> _Prompt_: All of the data must be written out verbatim, with pictures excluded.

***** Input for this task *****

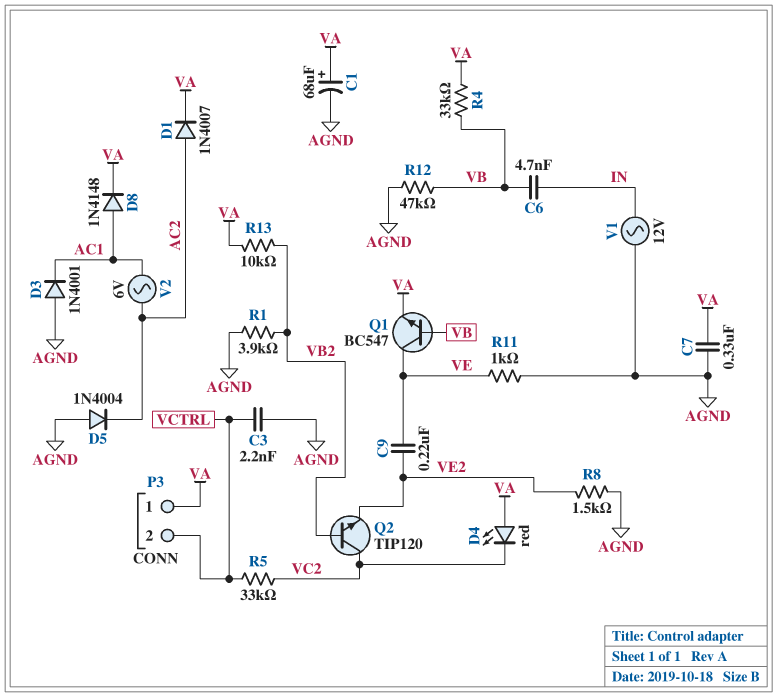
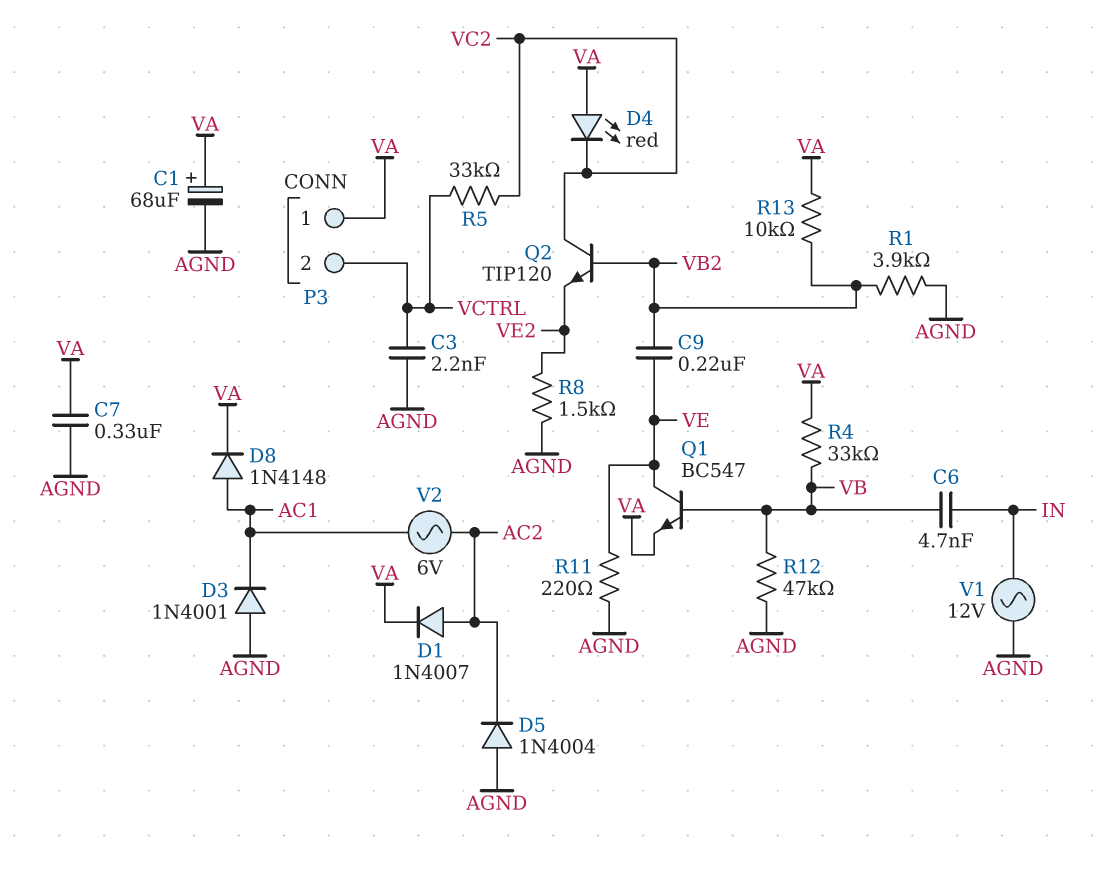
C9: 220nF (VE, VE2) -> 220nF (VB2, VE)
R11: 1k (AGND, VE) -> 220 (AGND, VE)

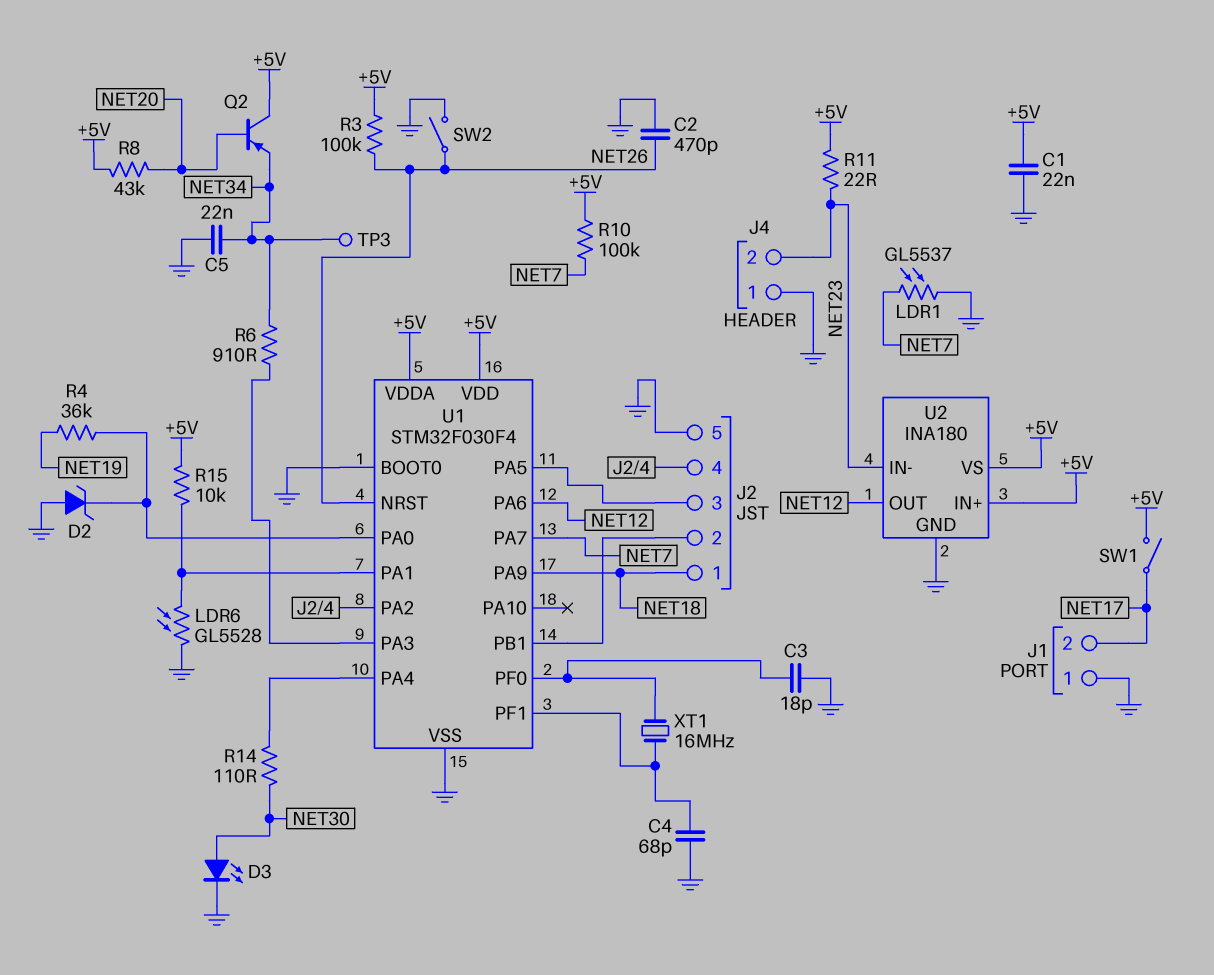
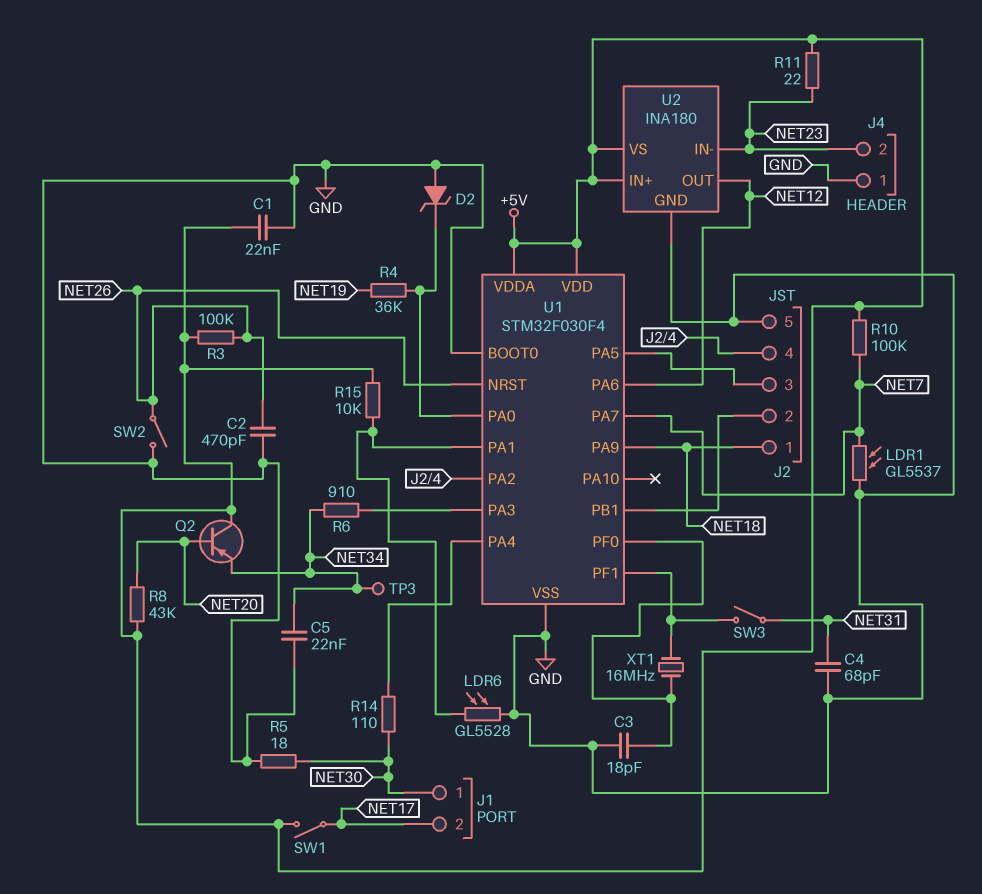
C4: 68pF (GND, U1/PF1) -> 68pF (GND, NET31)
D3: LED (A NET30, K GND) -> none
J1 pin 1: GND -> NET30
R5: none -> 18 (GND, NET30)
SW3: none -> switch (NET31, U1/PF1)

*****

> _Answer space_:
C9: 220nF (VE, VE2) -> 220nF (VB2, VE)
R11: 1k (AGND, VE) -> 220 (AGND, VE)

C4: 68pF (GND, U1/PF1) -> 68pF (GND, NET31)
D3: LED (A NET30, K GND) -> none
J1 pin 1: GND -> NET30
R5: none -> 18 (GND, NET30)
SW3: none -> switch (NET31, U1/PF1)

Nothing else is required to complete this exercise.